### TASK BRIEF
When the line containing "GAS3 pin AO: D2 -> D7" appears in the data below, begin copying there and stop only after the line containing "IR pin OUT: D7 -> D1".

[MATERIAL FOR THIS EXERCISE — start]

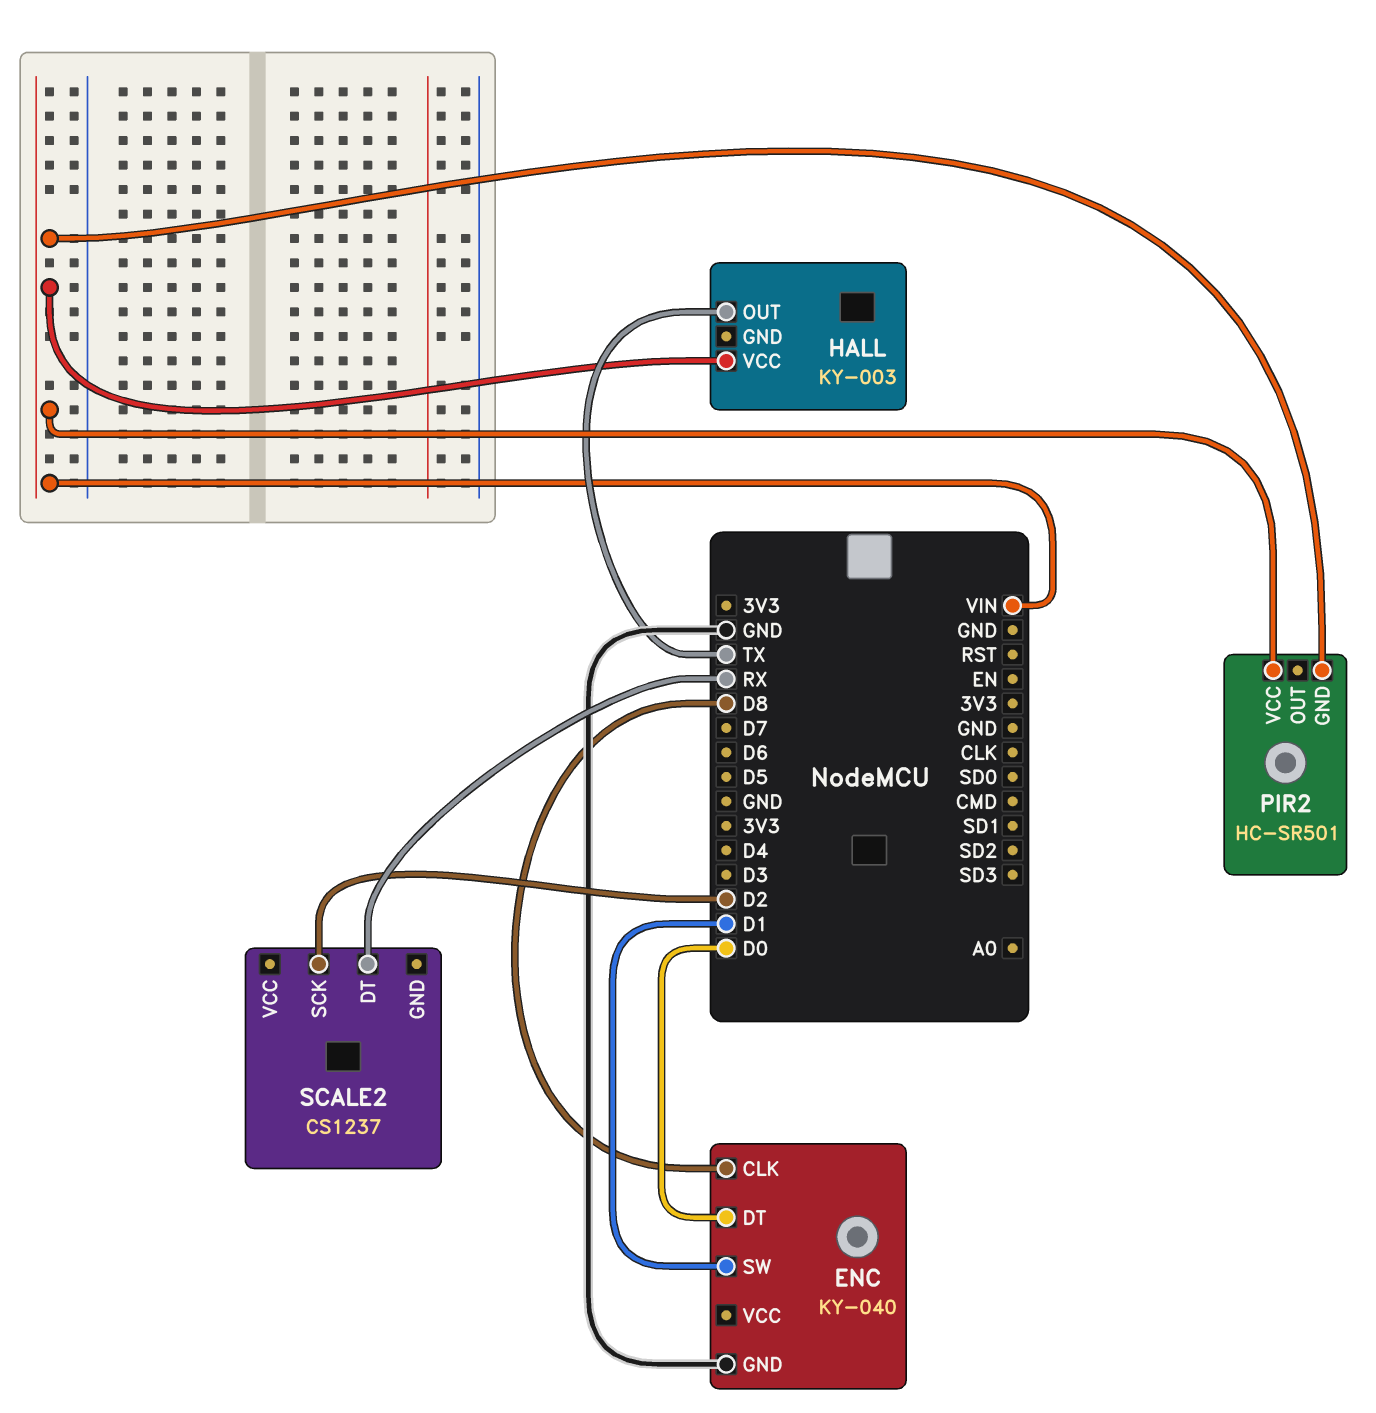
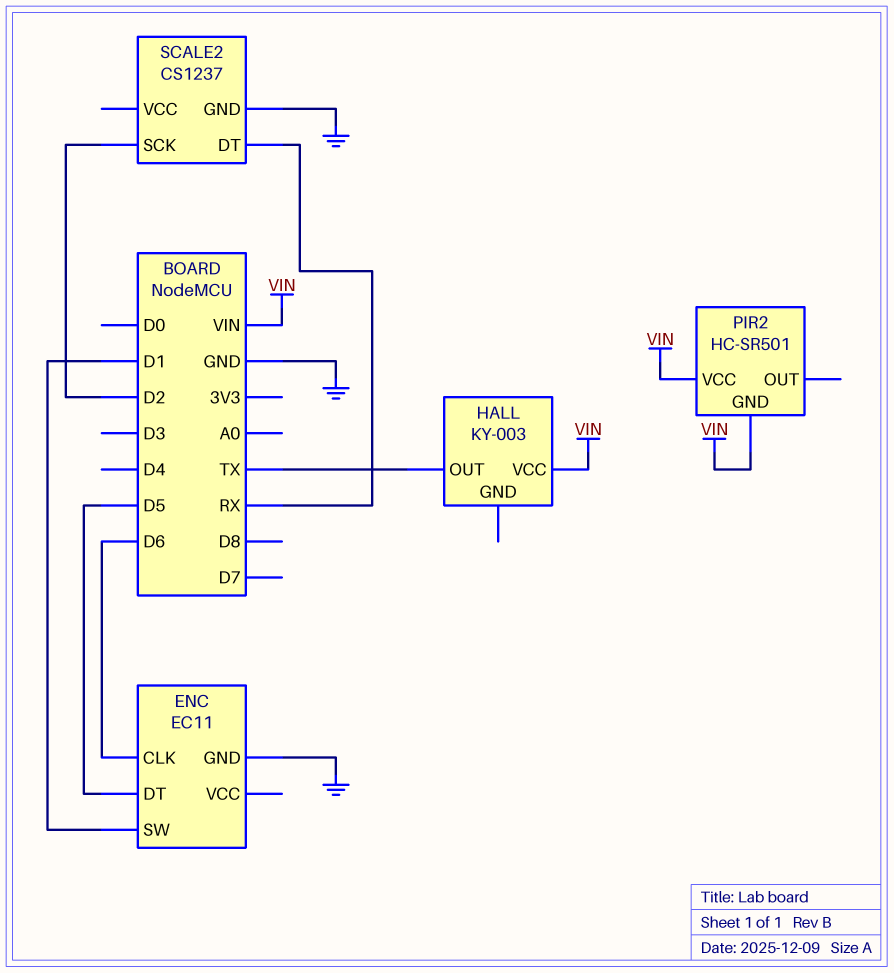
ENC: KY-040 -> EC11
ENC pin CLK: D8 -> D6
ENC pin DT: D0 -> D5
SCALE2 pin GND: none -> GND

[MATERIAL FOR THIS EXERCISE — finish]
[MATERIAL FOR THIS EXERCISE — start]

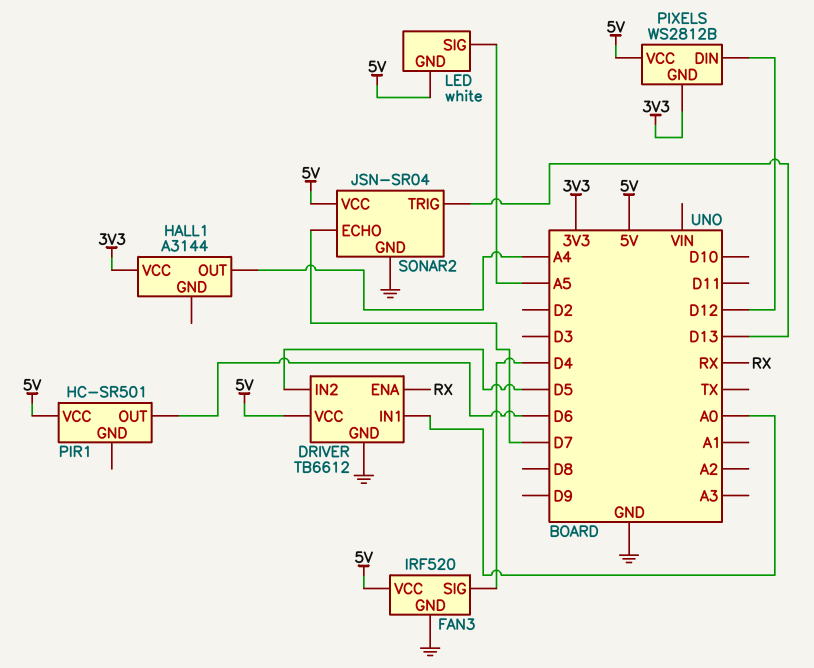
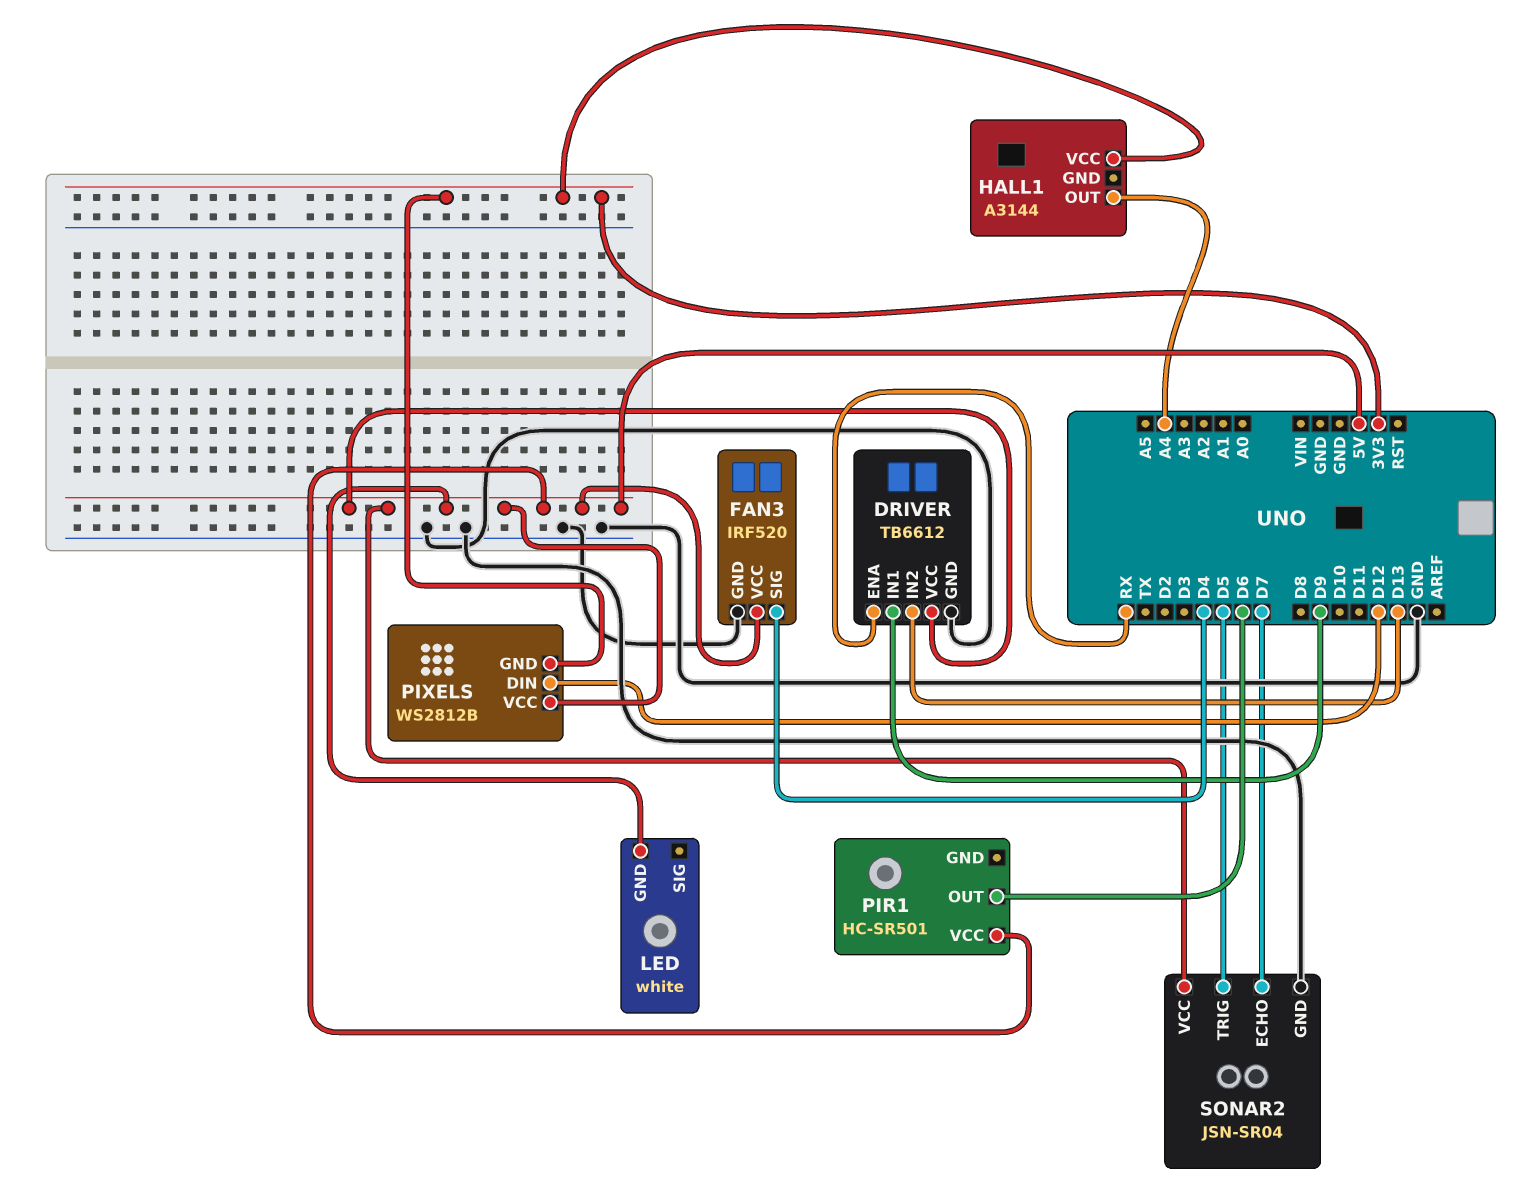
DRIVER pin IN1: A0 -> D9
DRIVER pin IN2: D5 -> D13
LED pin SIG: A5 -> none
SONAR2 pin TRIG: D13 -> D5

[MATERIAL FOR THIS EXERCISE — finish]
[MATERIAL FOR THIS EXERCISE — start]

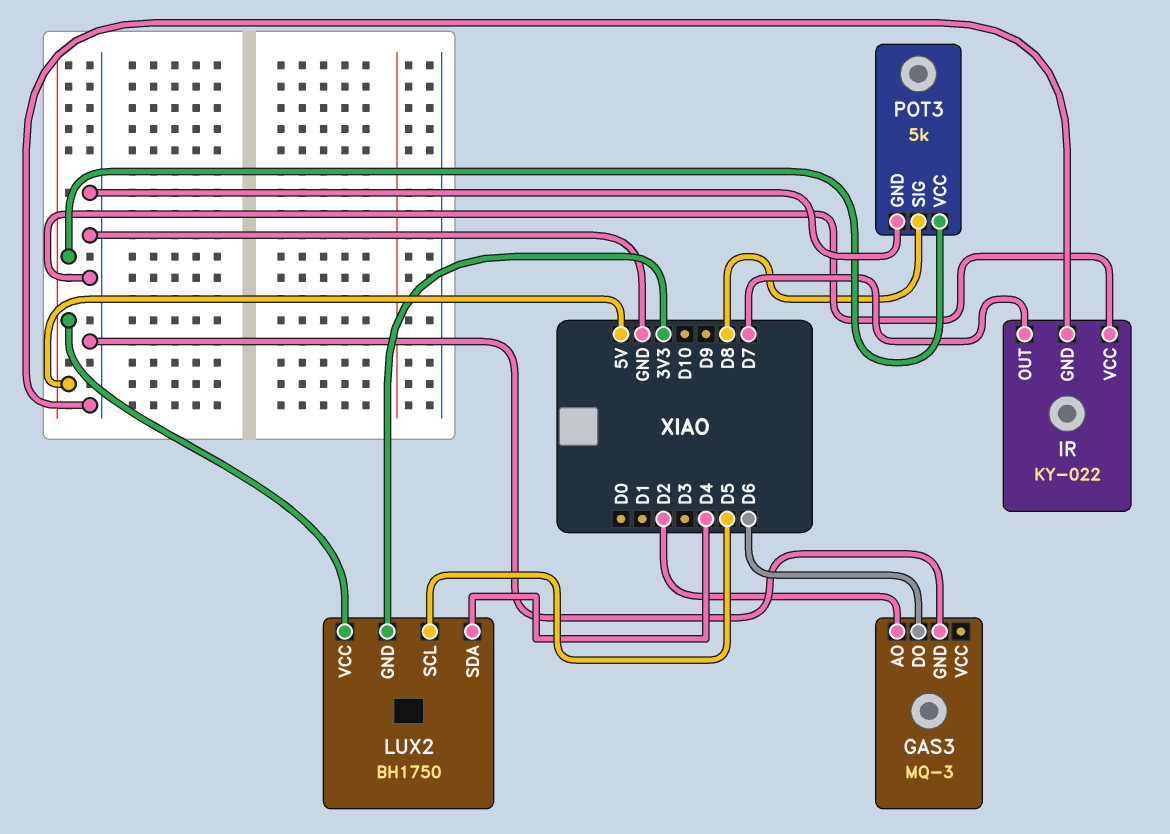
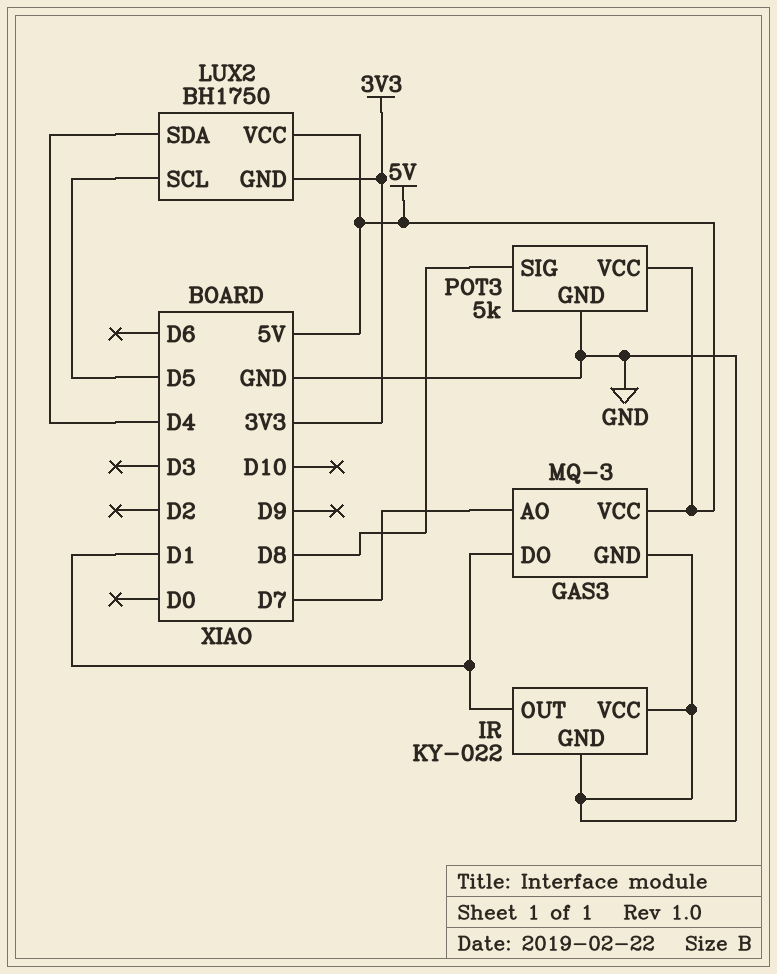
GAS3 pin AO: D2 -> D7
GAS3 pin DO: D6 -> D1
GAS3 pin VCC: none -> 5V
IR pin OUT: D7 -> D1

[MATERIAL FOR THIS EXERCISE — finish]

### OUTPUT OF THE TASK
GAS3 pin AO: D2 -> D7
GAS3 pin DO: D6 -> D1
GAS3 pin VCC: none -> 5V
IR pin OUT: D7 -> D1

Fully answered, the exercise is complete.